[Collection entries]
=== Section Start ===

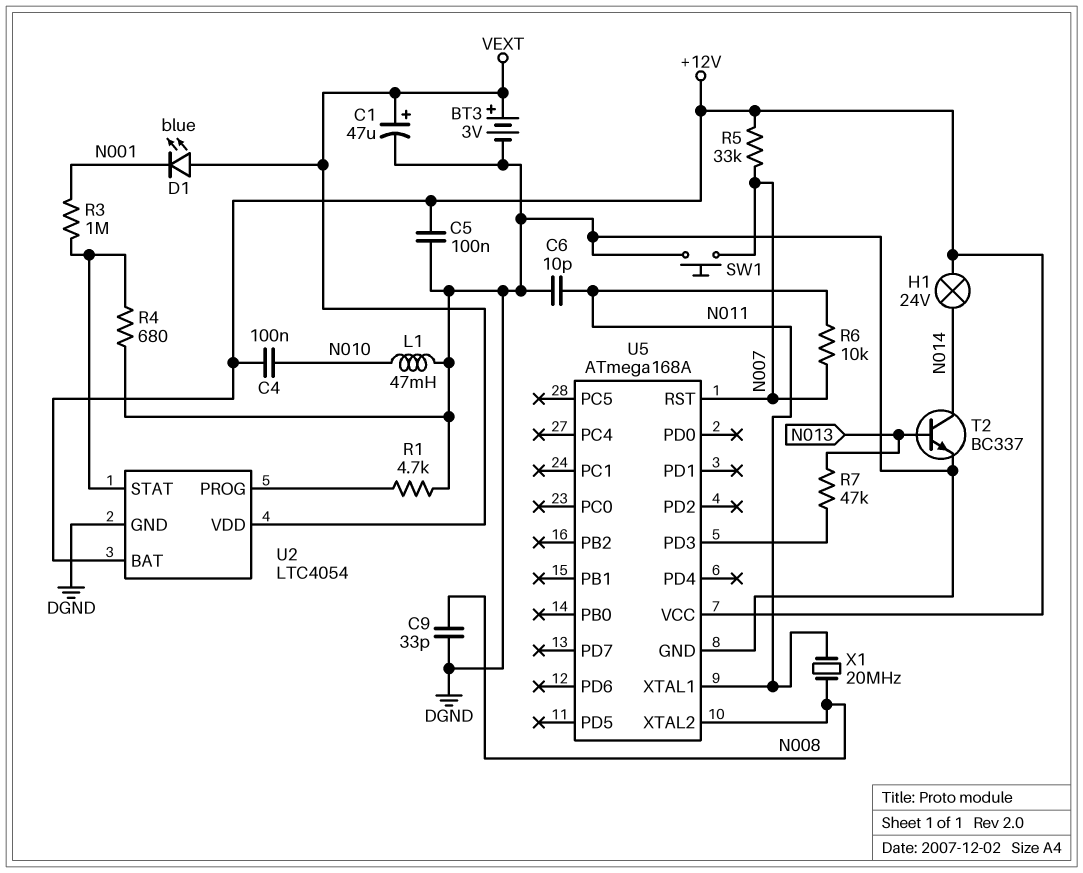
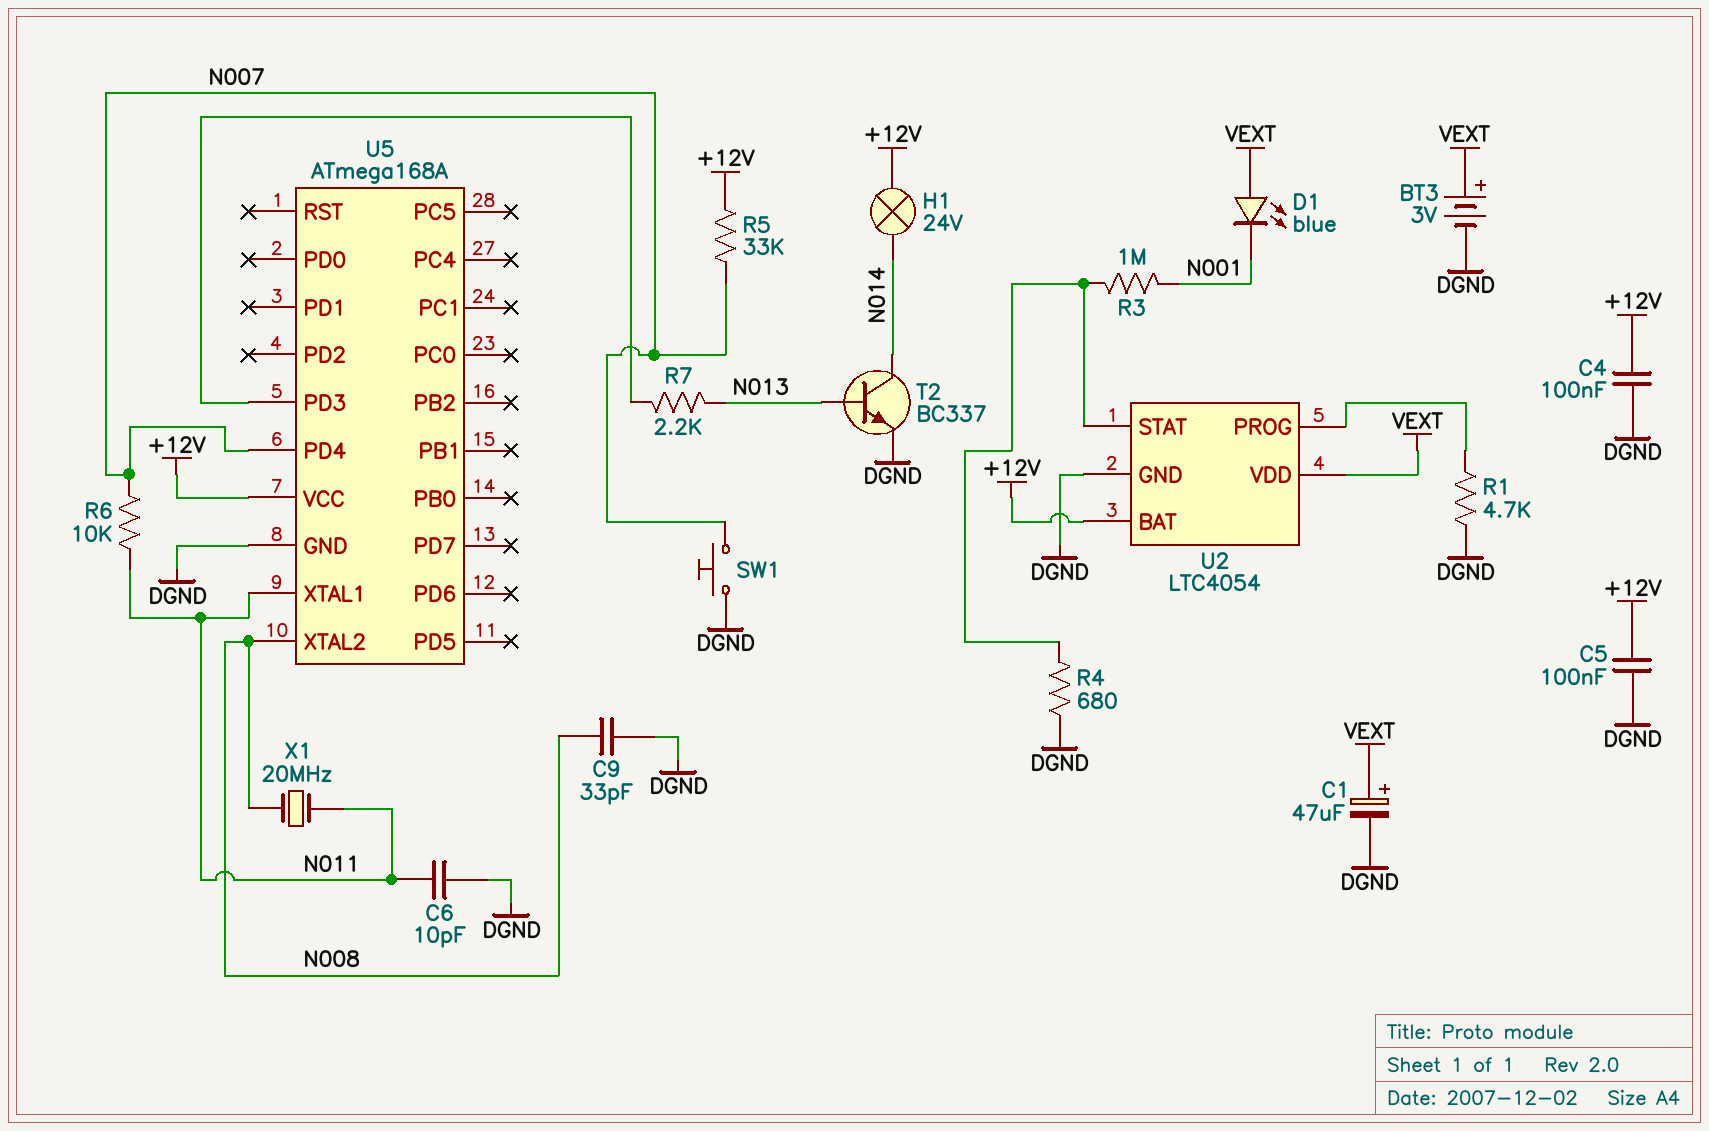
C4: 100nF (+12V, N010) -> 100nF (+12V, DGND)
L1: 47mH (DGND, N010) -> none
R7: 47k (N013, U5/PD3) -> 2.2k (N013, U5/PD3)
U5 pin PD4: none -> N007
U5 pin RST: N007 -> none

=== Section End ===

WHAT TO WORK ON: Pictures must be left out when the records are transcribed exactly.

TASK OUTPUT:
C4: 100nF (+12V, N010) -> 100nF (+12V, DGND)
L1: 47mH (DGND, N010) -> none
R7: 47k (N013, U5/PD3) -> 2.2k (N013, U5/PD3)
U5 pin PD4: none -> N007
U5 pin RST: N007 -> none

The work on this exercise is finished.